(Entries shown begins)

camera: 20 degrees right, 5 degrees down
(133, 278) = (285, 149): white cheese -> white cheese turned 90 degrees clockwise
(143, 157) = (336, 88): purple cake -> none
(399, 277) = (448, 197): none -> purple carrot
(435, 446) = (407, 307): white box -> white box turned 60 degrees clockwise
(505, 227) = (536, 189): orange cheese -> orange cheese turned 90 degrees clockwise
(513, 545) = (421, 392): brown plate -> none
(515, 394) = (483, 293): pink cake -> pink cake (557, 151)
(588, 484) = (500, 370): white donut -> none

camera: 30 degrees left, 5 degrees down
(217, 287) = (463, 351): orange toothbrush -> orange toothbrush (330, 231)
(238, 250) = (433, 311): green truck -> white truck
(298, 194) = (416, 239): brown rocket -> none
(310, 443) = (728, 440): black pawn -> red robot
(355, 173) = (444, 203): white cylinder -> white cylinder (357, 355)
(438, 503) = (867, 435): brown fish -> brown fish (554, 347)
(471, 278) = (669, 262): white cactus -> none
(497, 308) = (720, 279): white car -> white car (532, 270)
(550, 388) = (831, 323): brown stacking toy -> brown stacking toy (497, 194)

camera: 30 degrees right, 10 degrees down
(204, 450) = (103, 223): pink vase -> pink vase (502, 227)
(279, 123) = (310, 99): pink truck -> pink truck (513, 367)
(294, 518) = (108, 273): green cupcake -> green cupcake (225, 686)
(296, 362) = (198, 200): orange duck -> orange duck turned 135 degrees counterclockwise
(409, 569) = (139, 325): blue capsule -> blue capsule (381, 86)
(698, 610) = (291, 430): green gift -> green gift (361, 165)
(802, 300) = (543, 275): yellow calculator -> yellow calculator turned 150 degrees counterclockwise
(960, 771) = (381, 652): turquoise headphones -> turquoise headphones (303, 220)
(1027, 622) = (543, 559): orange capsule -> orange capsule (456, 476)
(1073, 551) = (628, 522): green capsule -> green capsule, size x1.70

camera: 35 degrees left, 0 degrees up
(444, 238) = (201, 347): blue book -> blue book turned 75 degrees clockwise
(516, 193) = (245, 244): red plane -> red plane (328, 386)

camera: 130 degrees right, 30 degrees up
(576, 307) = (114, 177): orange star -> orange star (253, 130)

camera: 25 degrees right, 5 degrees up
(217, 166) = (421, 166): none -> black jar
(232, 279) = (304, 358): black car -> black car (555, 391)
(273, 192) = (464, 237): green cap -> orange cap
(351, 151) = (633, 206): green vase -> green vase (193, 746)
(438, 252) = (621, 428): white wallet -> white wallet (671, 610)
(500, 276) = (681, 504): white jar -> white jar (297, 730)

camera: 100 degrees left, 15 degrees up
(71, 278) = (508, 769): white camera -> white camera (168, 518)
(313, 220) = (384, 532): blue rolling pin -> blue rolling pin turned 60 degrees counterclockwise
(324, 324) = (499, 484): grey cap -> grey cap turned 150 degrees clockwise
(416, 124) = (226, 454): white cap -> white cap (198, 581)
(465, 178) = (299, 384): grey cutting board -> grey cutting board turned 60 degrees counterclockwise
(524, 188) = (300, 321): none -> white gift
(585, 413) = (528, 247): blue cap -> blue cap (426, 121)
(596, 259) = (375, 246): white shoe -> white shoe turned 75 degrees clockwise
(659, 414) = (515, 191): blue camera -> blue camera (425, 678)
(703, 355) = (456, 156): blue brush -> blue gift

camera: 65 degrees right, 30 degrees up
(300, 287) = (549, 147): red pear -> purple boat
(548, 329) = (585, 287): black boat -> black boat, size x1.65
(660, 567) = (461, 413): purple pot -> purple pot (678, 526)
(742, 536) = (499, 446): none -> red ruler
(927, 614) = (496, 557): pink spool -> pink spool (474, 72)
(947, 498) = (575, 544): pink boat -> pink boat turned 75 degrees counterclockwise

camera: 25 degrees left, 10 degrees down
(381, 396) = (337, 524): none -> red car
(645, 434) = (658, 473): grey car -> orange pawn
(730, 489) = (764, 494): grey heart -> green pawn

(Entries shown ends)

Everything from the line with "(465, 178) = (299, 384): grey" through the last line of the material above should be echoed exactly, and nothing else.

• Answer for this exercise:
(465, 178) = (299, 384): grey cutting board -> grey cutting board turned 60 degrees counterclockwise
(524, 188) = (300, 321): none -> white gift
(585, 413) = (528, 247): blue cap -> blue cap (426, 121)
(596, 259) = (375, 246): white shoe -> white shoe turned 75 degrees clockwise
(659, 414) = (515, 191): blue camera -> blue camera (425, 678)
(703, 355) = (456, 156): blue brush -> blue gift

camera: 65 degrees right, 30 degrees up
(300, 287) = (549, 147): red pear -> purple boat
(548, 329) = (585, 287): black boat -> black boat, size x1.65
(660, 567) = (461, 413): purple pot -> purple pot (678, 526)
(742, 536) = (499, 446): none -> red ruler
(927, 614) = (496, 557): pink spool -> pink spool (474, 72)
(947, 498) = (575, 544): pink boat -> pink boat turned 75 degrees counterclockwise

camera: 25 degrees left, 10 degrees down
(381, 396) = (337, 524): none -> red car
(645, 434) = (658, 473): grey car -> orange pawn
(730, 489) = (764, 494): grey heart -> green pawn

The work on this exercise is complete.